## Assigned task
Report the number of lines in the records below that contain the word "metrics", and nothing more.

## Data supplied
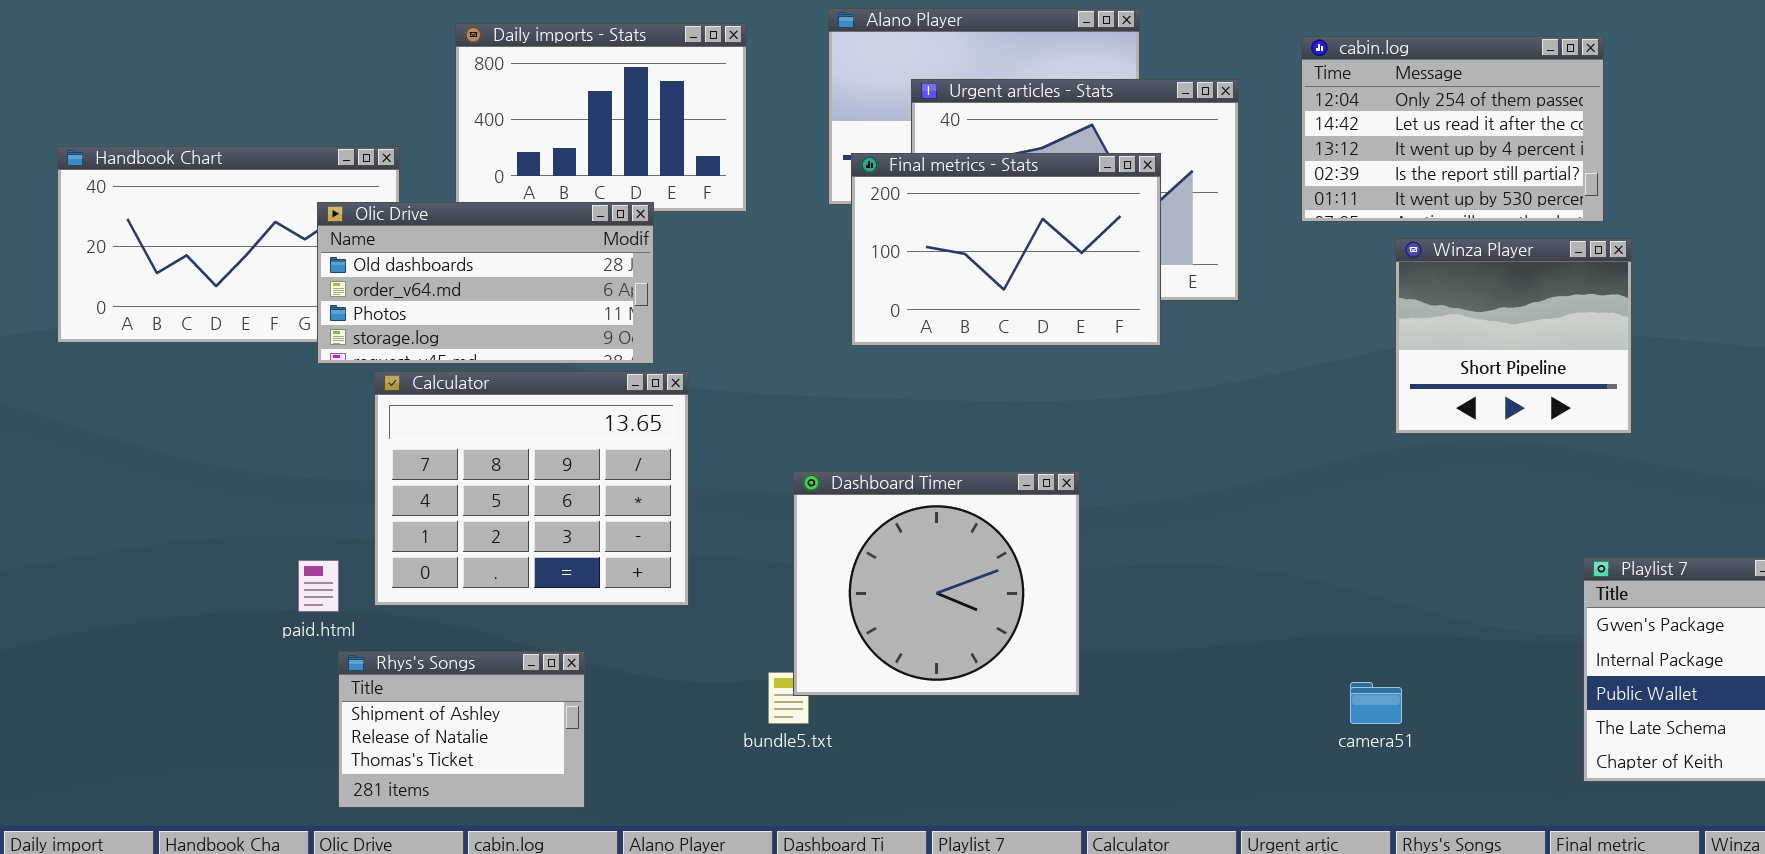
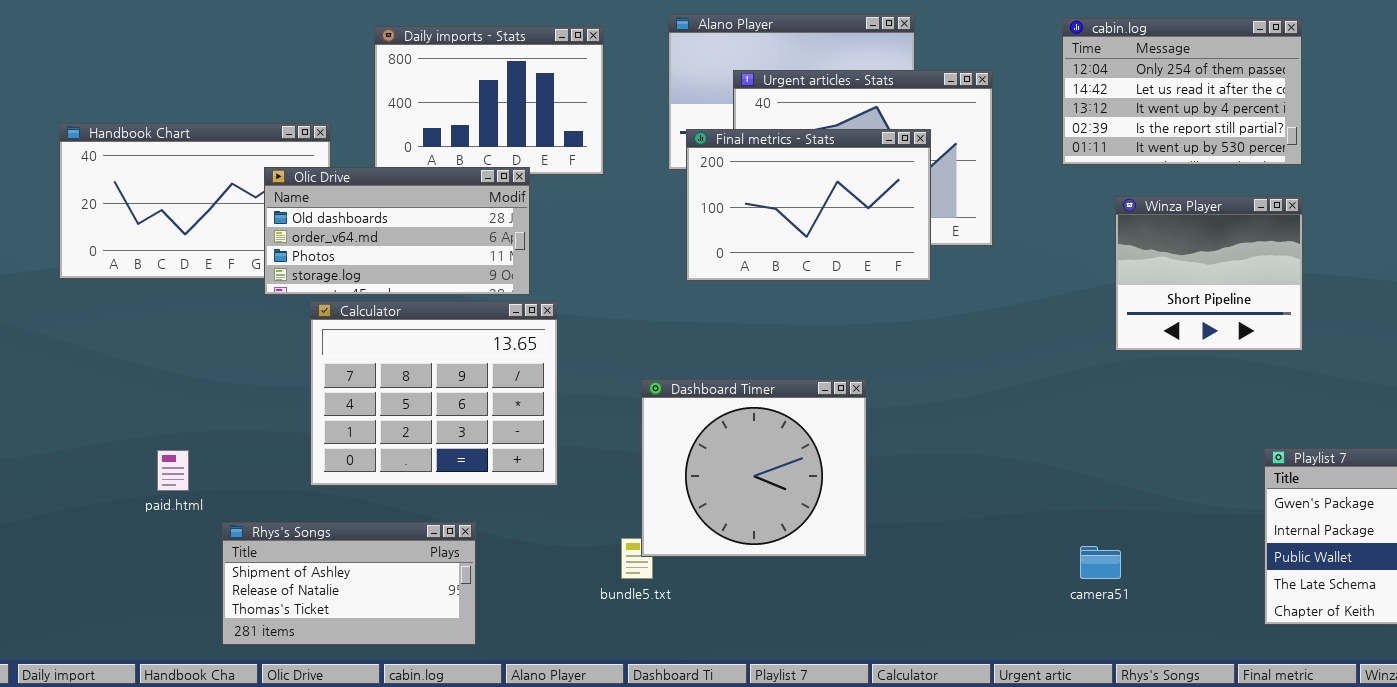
cabin.log: [1301,36,1604,222] -> [1062,18,1302,165], moved
paid.html: [298,560,339,612] -> [157,450,189,491], moved
Rhys's Songs: [338,651,585,808] -> [222,522,476,645], resized

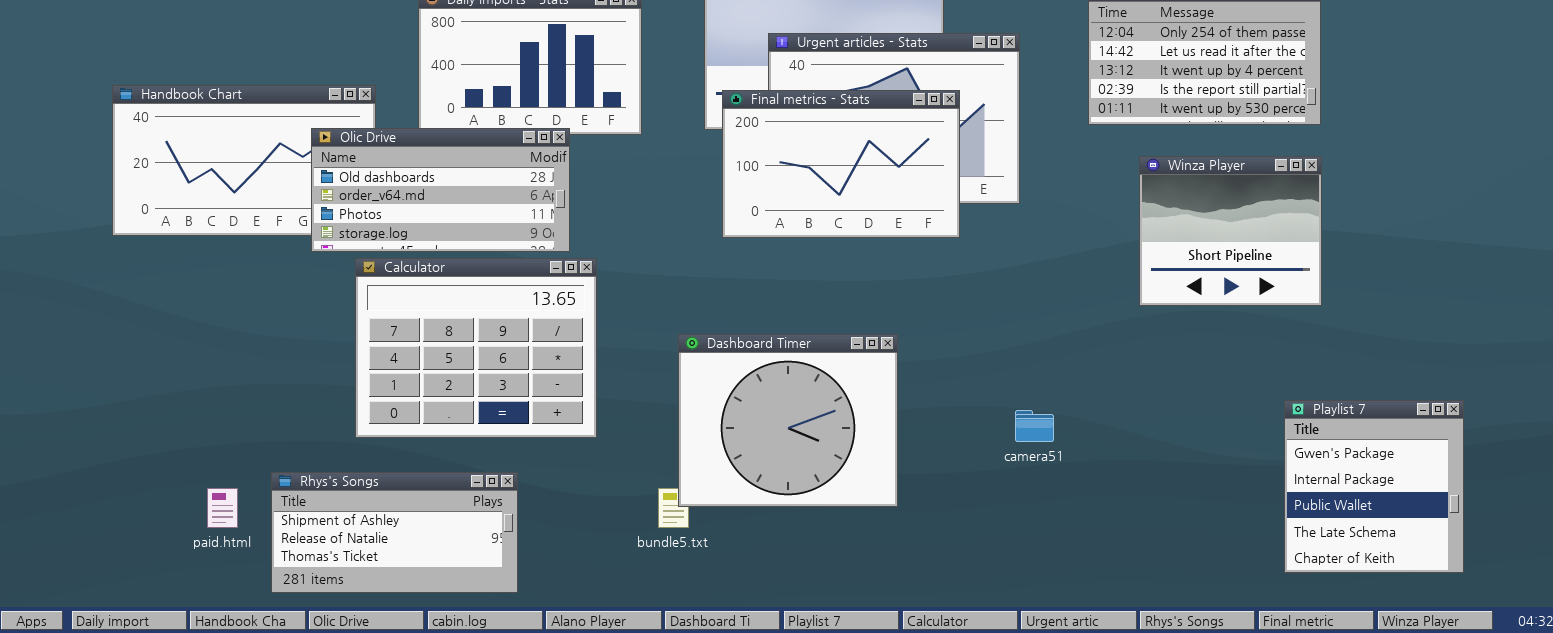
paid.html: [157,450,189,491] -> [207,488,238,528], moved
camera51: [1080,546,1121,579] -> [1015,410,1054,442], moved

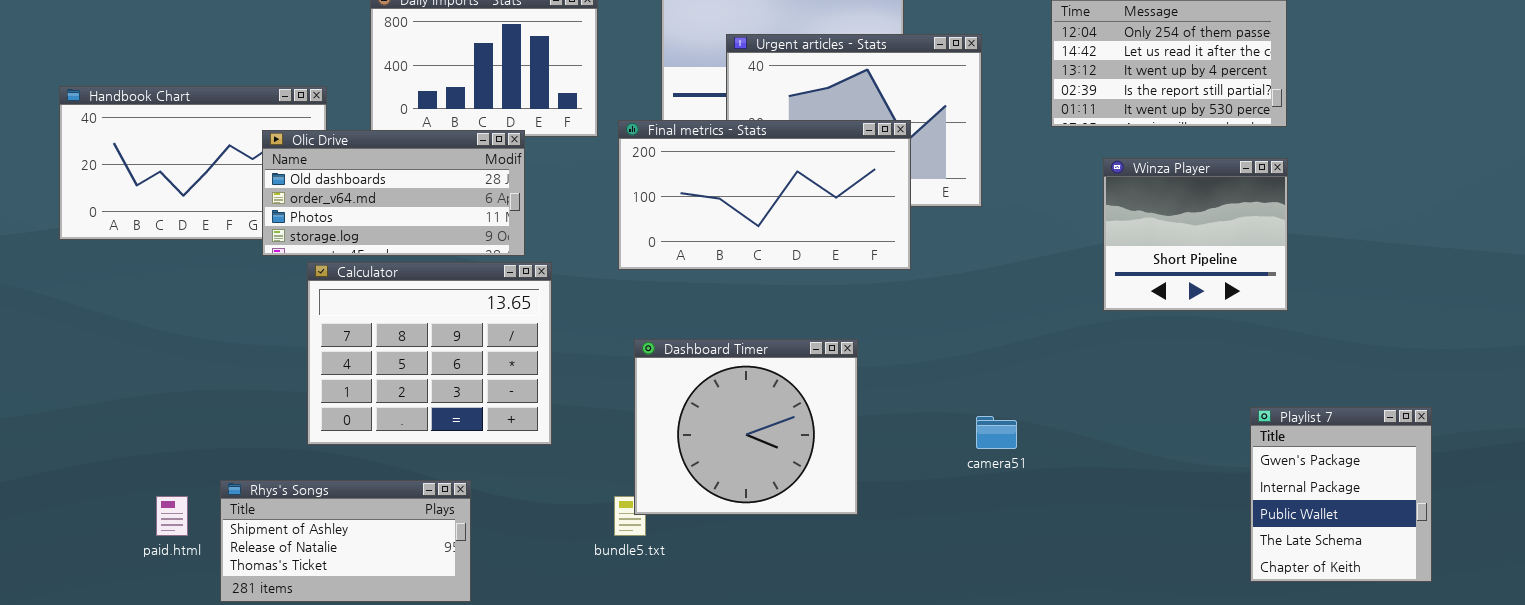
Final metrics - Stats: [722,90,960,238] -> [618,120,911,270], moved, resized

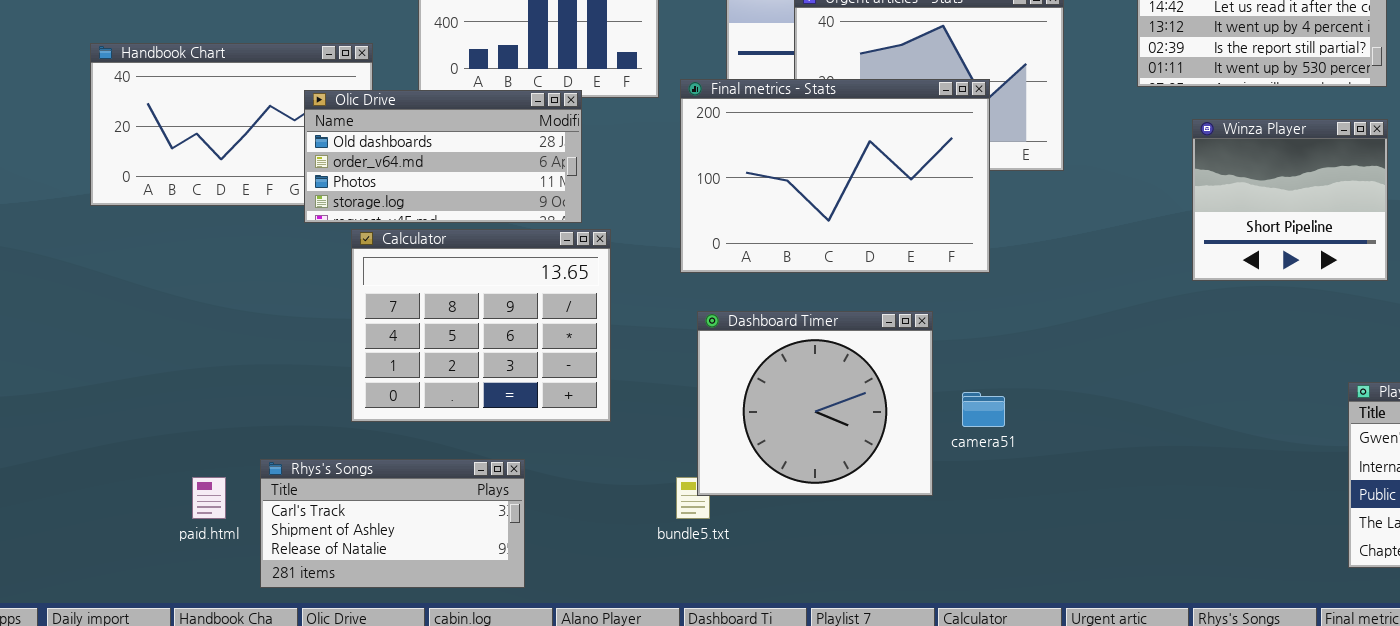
Final metrics - Stats: [618,120,911,270] -> [680,79,990,273], resized
camera51: [976,416,1017,449] -> [962,392,1005,427], moved
Rhys's Songs: [220,480,471,602] -> [260,459,525,588], scrolled up 1 row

## Result for this task
2